WHAT YOU NEED TO DO.
Output the line that contains "(88, 207) = (345, 466): orange spool -> none", then every line beneath it through the end of the records, exactly as given and with no other lines.

***** DATA TO PROCESS

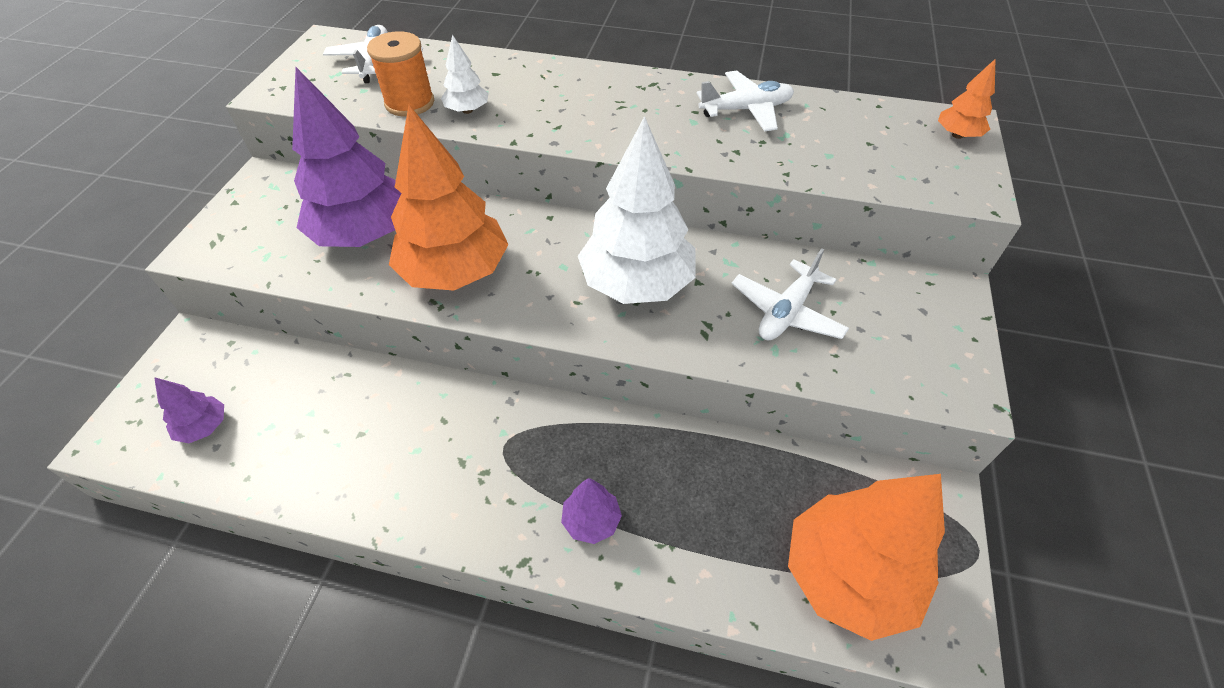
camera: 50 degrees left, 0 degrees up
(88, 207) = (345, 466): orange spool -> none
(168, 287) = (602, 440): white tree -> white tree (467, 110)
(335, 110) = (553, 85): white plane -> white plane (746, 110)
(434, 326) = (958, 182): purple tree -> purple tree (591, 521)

**********

SOLUTION BELOW.
(88, 207) = (345, 466): orange spool -> none
(168, 287) = (602, 440): white tree -> white tree (467, 110)
(335, 110) = (553, 85): white plane -> white plane (746, 110)
(434, 326) = (958, 182): purple tree -> purple tree (591, 521)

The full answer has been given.